* EXERCISE BRIEF *
When the listing below reaches the line that has "Istfa Post: [198,43,451,307]", start reproducing exactly; stop after the line that has "Ferima: [29,387,70,428] ->", and drop the pictures.

+++ DATASET +++

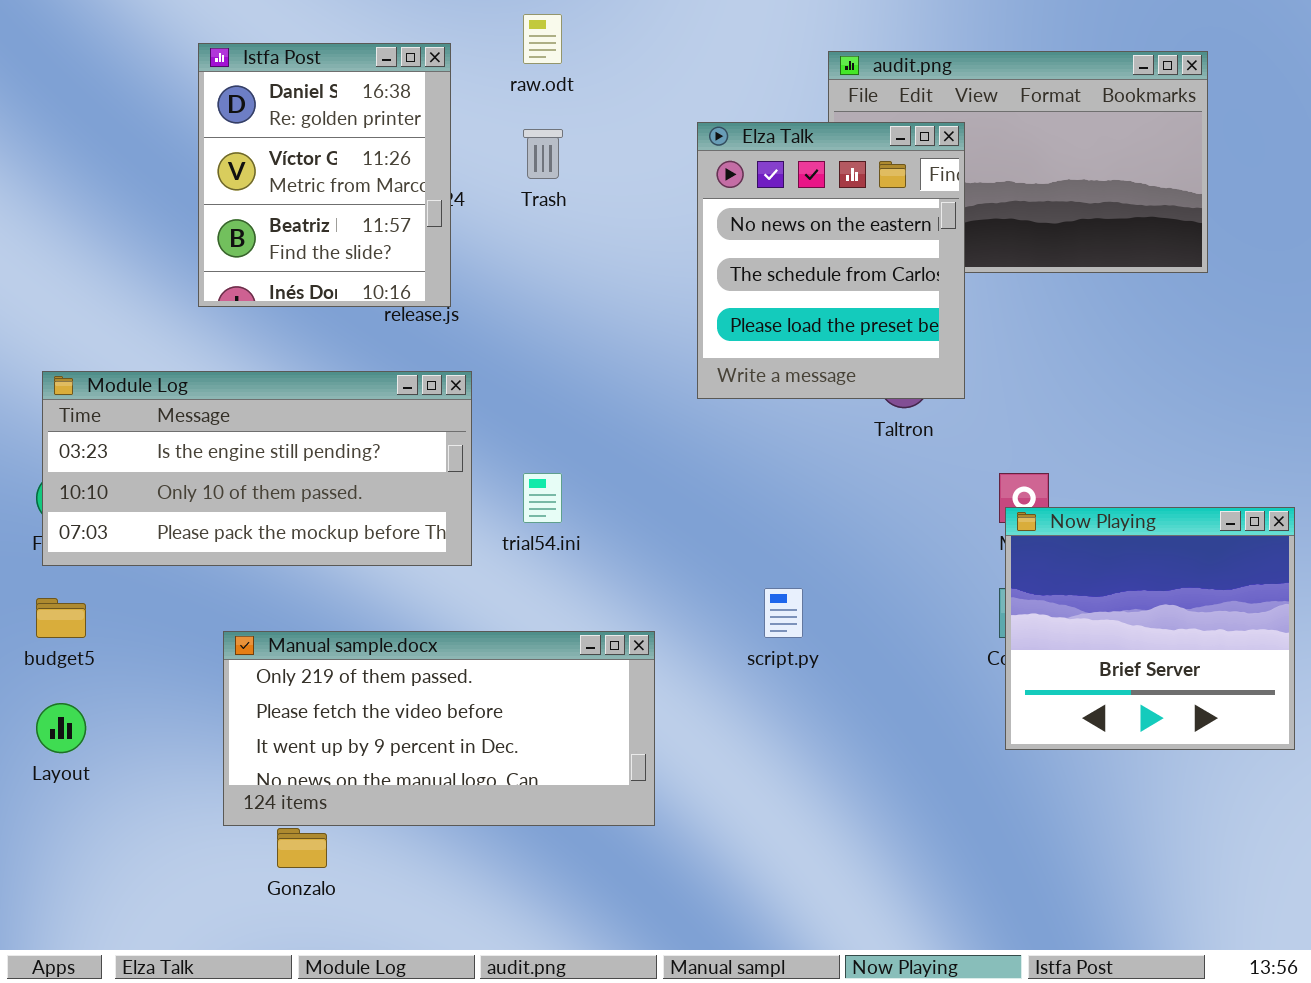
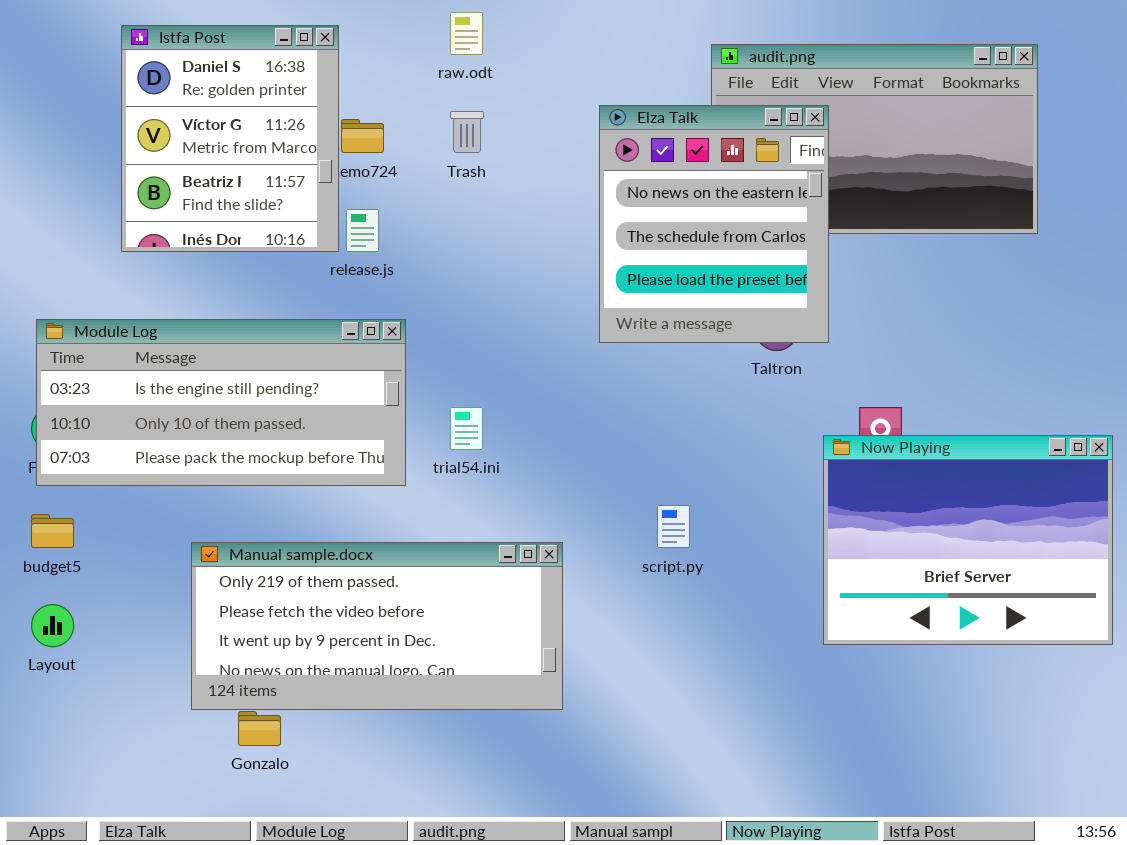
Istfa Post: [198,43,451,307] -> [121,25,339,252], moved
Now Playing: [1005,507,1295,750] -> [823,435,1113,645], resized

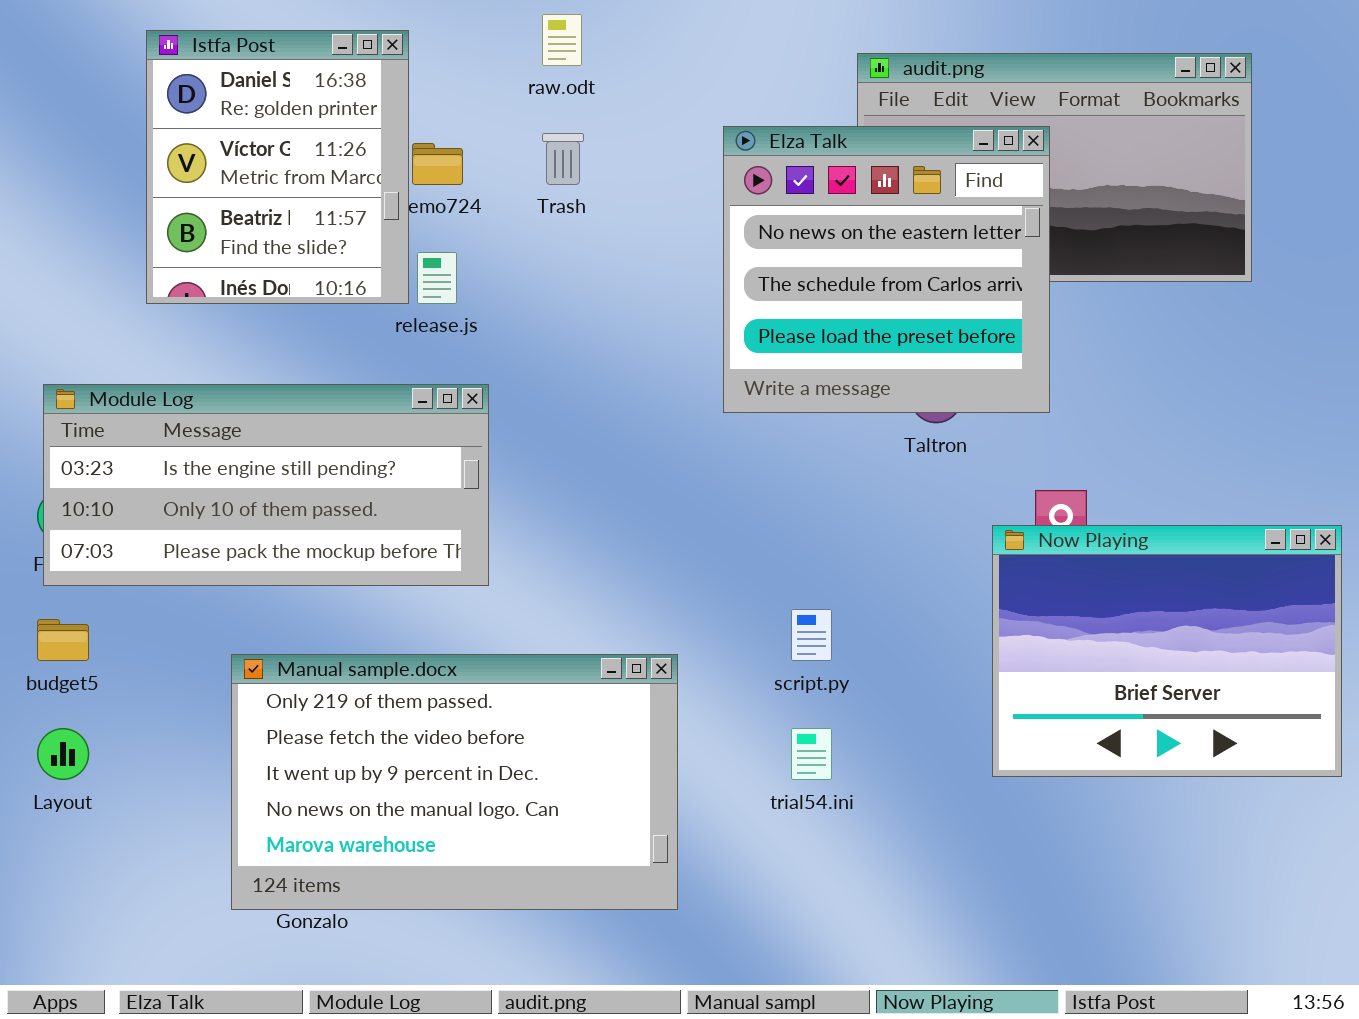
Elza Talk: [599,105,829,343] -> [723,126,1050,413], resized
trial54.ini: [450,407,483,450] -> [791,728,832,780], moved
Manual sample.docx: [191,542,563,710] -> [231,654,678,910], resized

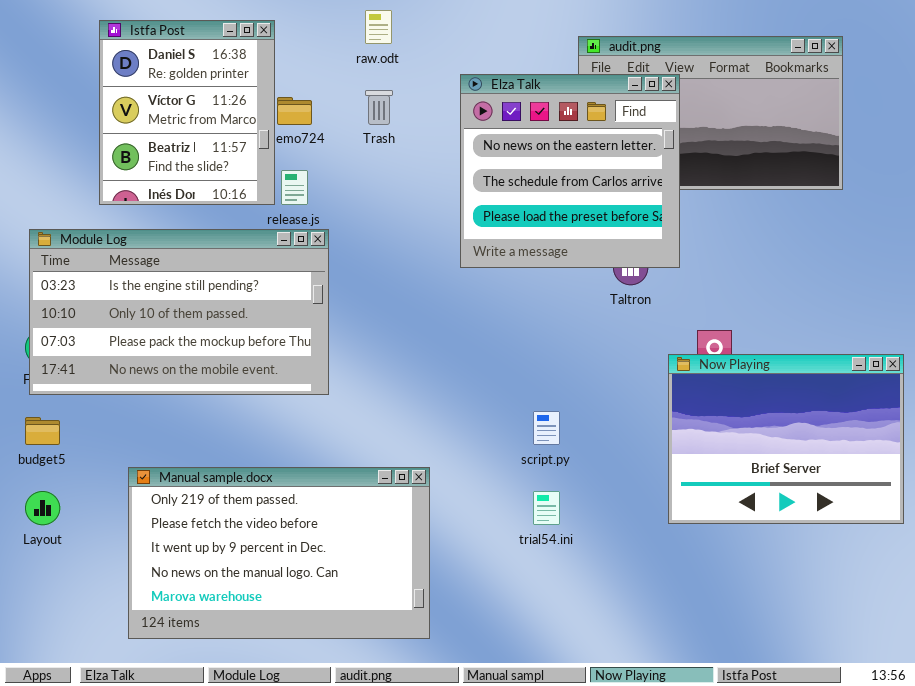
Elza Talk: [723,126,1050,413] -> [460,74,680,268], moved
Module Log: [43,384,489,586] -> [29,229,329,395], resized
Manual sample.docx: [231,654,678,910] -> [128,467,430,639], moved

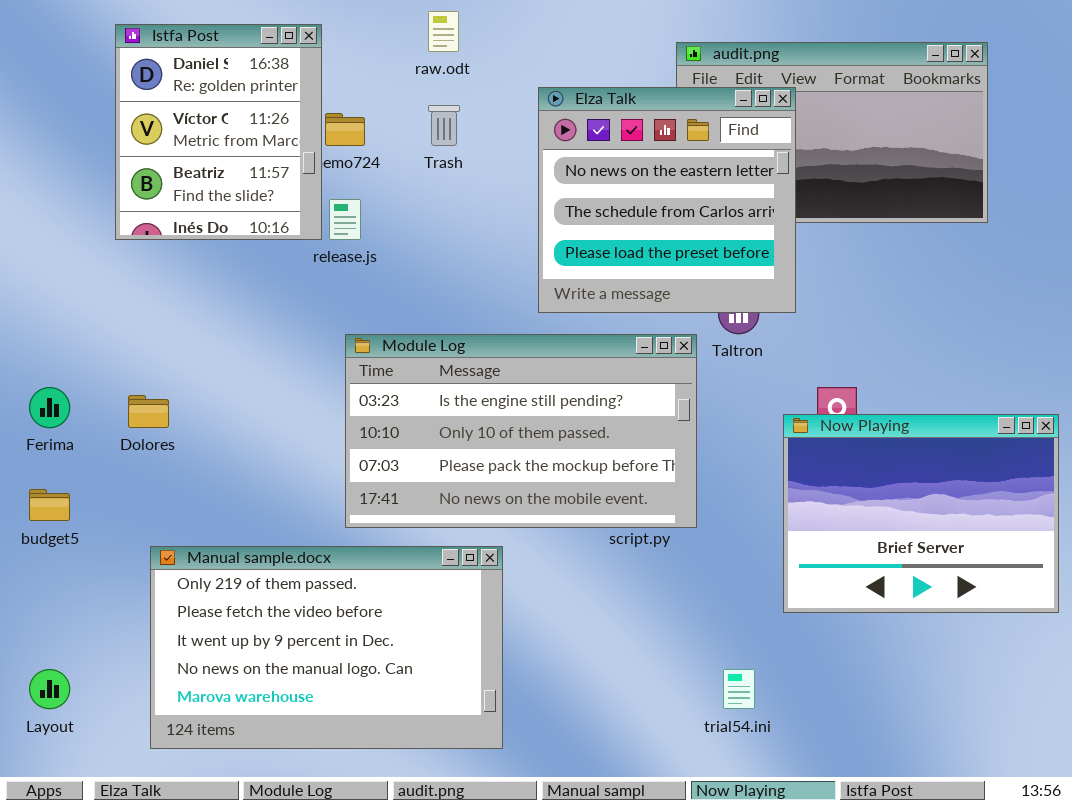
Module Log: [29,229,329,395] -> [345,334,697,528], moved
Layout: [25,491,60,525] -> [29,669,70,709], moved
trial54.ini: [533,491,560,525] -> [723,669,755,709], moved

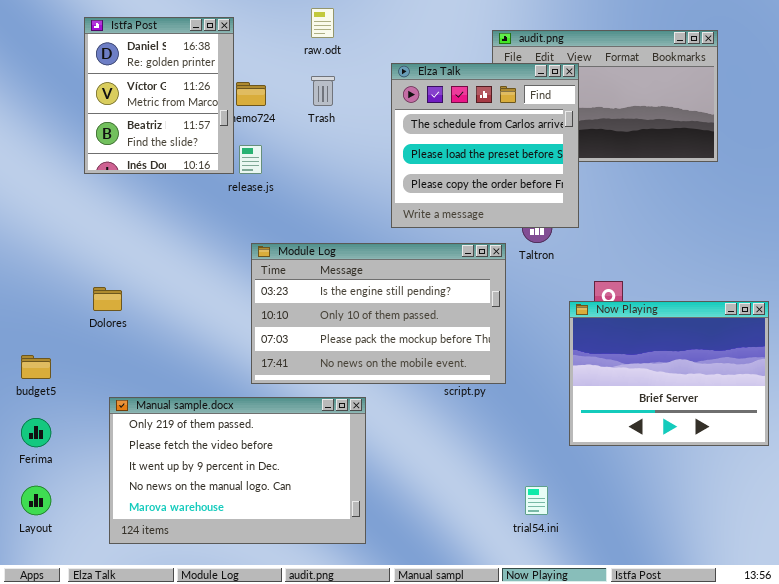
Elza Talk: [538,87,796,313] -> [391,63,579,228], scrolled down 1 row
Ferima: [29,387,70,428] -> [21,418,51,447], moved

+++
+++ DATASET +++

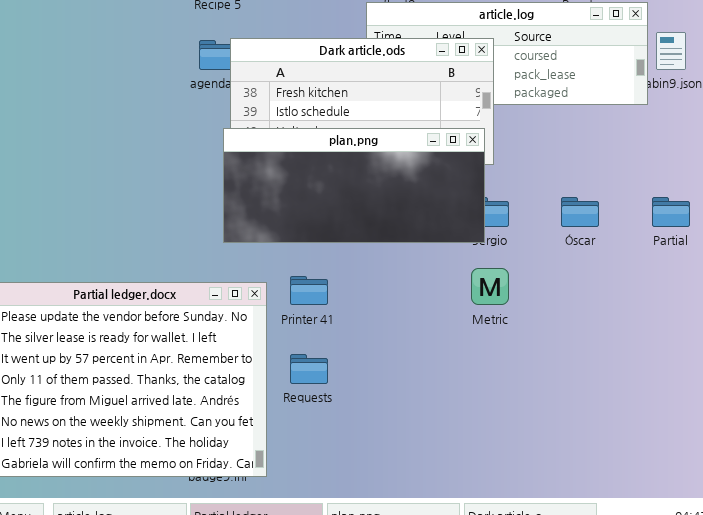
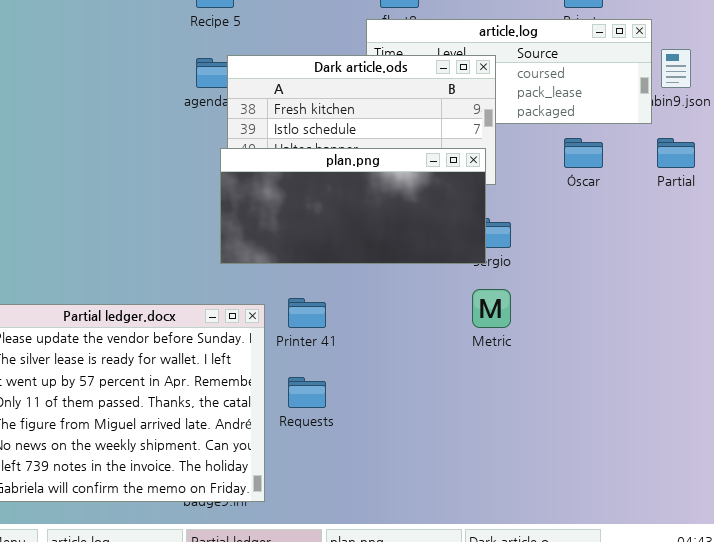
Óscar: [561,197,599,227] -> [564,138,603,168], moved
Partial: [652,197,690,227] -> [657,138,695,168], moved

+++

* ANSWER AREA *
Istfa Post: [198,43,451,307] -> [121,25,339,252], moved
Now Playing: [1005,507,1295,750] -> [823,435,1113,645], resized

Elza Talk: [599,105,829,343] -> [723,126,1050,413], resized
trial54.ini: [450,407,483,450] -> [791,728,832,780], moved
Manual sample.docx: [191,542,563,710] -> [231,654,678,910], resized

Elza Talk: [723,126,1050,413] -> [460,74,680,268], moved
Module Log: [43,384,489,586] -> [29,229,329,395], resized
Manual sample.docx: [231,654,678,910] -> [128,467,430,639], moved

Module Log: [29,229,329,395] -> [345,334,697,528], moved
Layout: [25,491,60,525] -> [29,669,70,709], moved
trial54.ini: [533,491,560,525] -> [723,669,755,709], moved

Elza Talk: [538,87,796,313] -> [391,63,579,228], scrolled down 1 row
Ferima: [29,387,70,428] -> [21,418,51,447], moved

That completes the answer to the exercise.